**Exercise aim:** Look through the entries below and count every line in which "blue" appears; reply with the number only.

Two-dimensional motion records:

+++

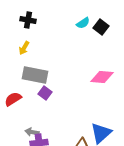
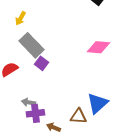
gray rectangle: (35, 75) -> (31, 45), turned 35

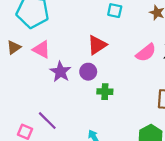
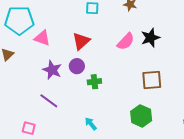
pink triangle: (42, 50) -> (42, 38), moved
purple line: (47, 121) -> (49, 101), moved

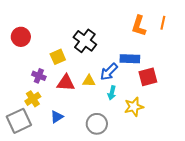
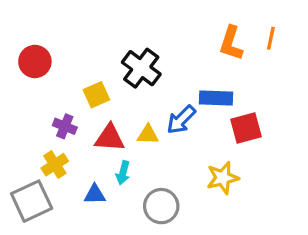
cyan arrow: (112, 93) -> (123, 173), moved
blue triangle: (57, 117) -> (95, 194), turned 32

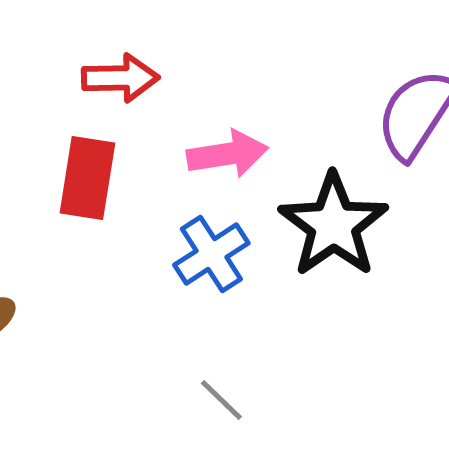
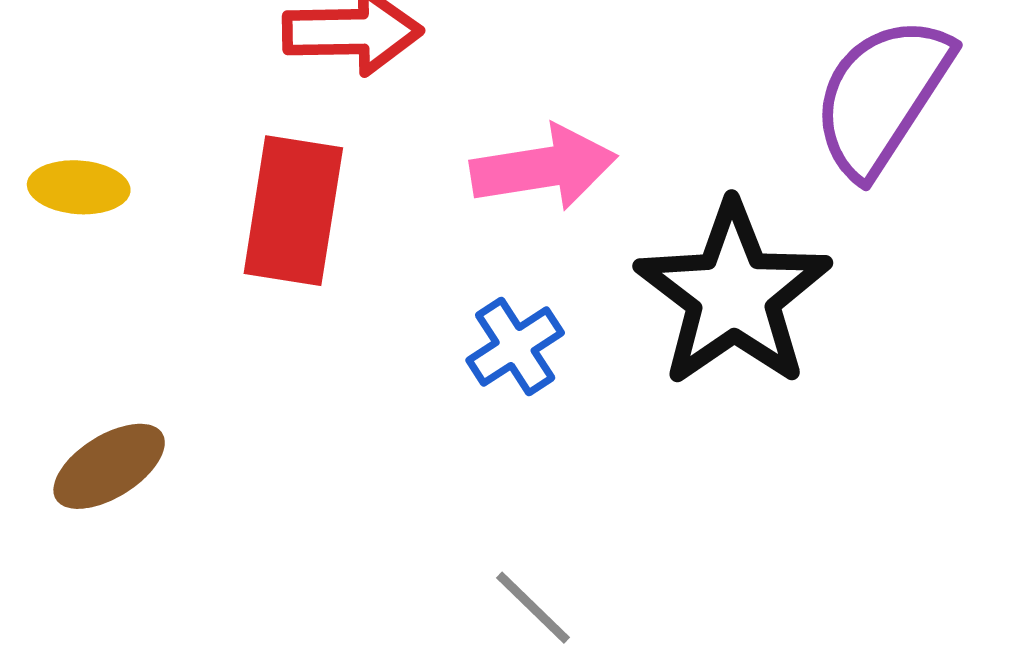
blue cross: (211, 254) -> (515, 346), size x0.7

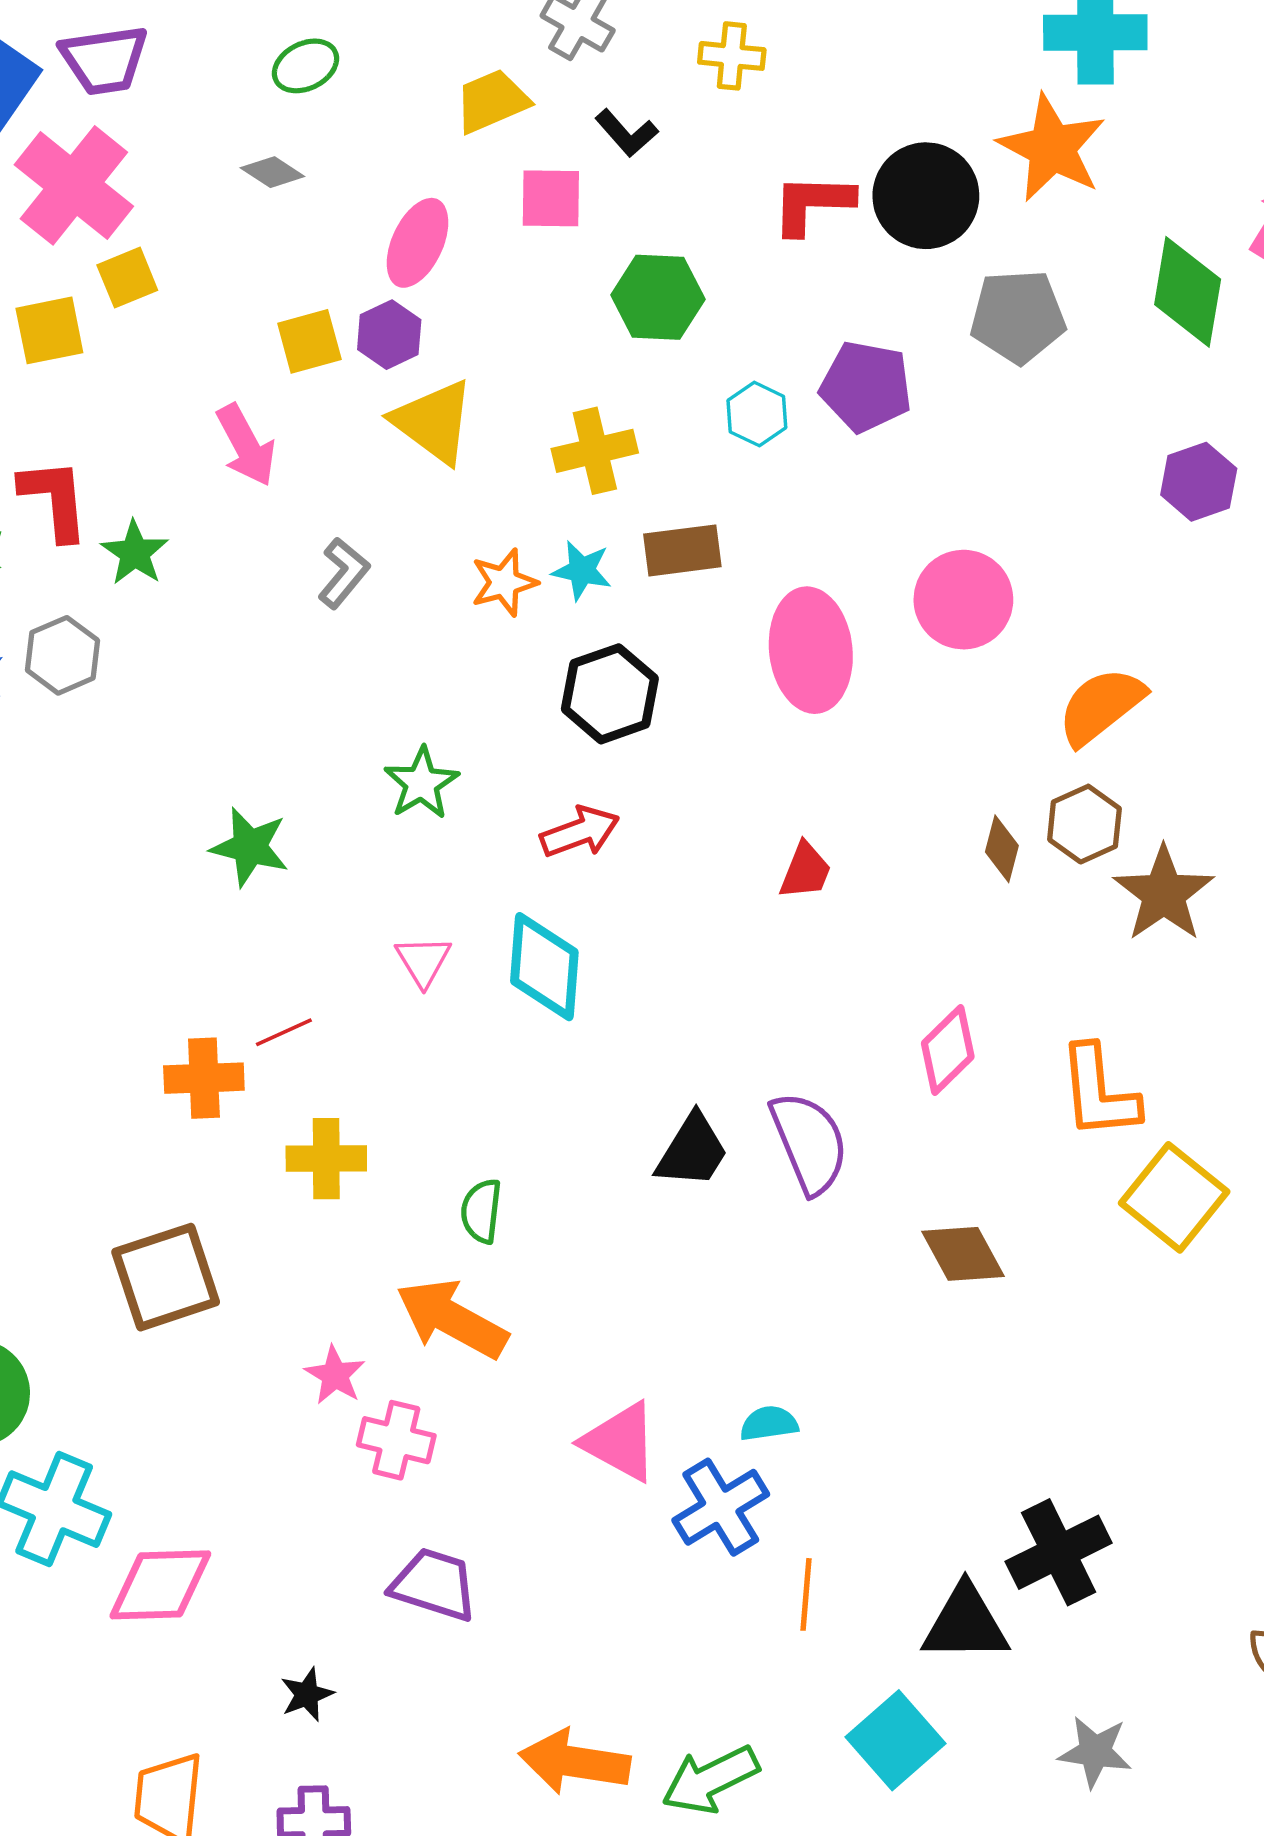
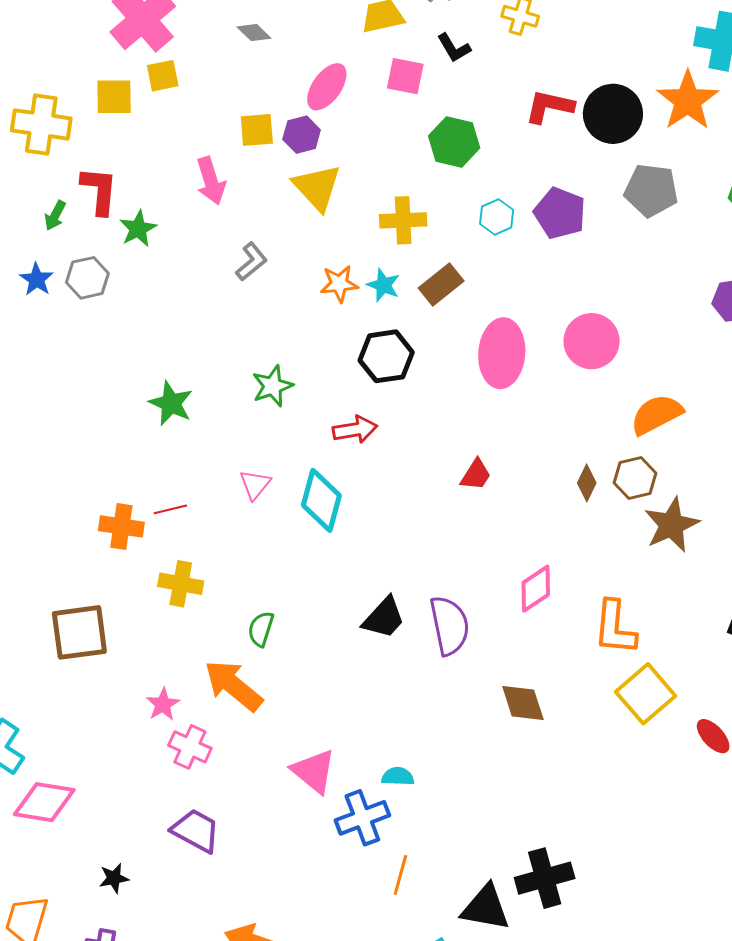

+++

**Answer to the problem:** 2